▶ [Task to carry out] The expected answer is the set of lines in the data below between the line holding "white brick B10" and the line holding "black brick N10 level 1 -> none", inclusive, written out exactly.

▶ [Data section]
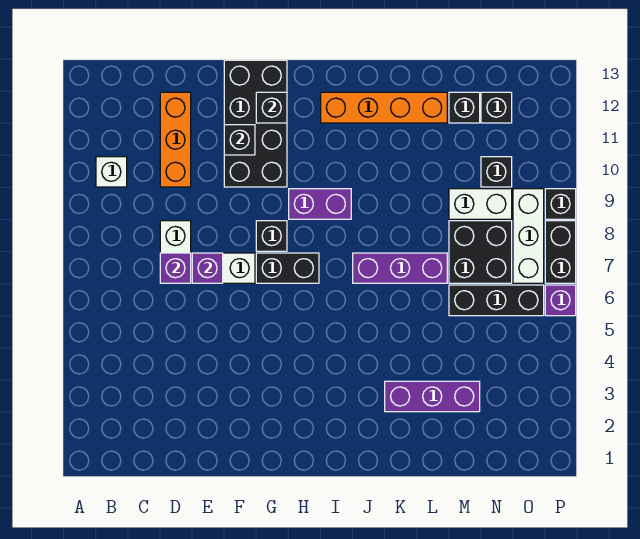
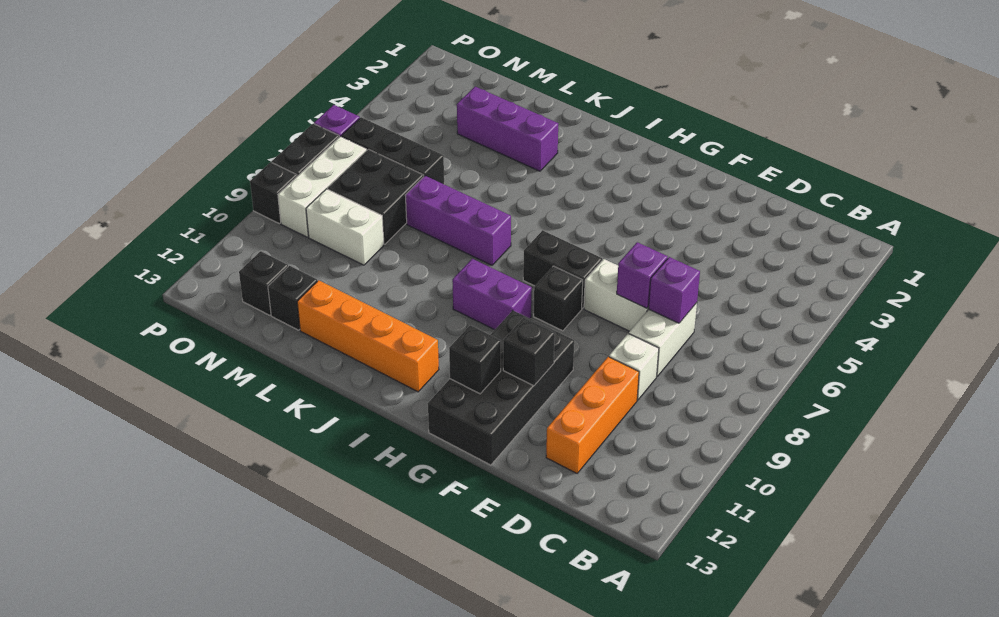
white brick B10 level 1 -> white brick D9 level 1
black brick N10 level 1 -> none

* * *

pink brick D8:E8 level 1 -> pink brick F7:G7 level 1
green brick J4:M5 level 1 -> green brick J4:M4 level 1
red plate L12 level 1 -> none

▶ [Reply to the task]
white brick B10 level 1 -> white brick D9 level 1
black brick N10 level 1 -> none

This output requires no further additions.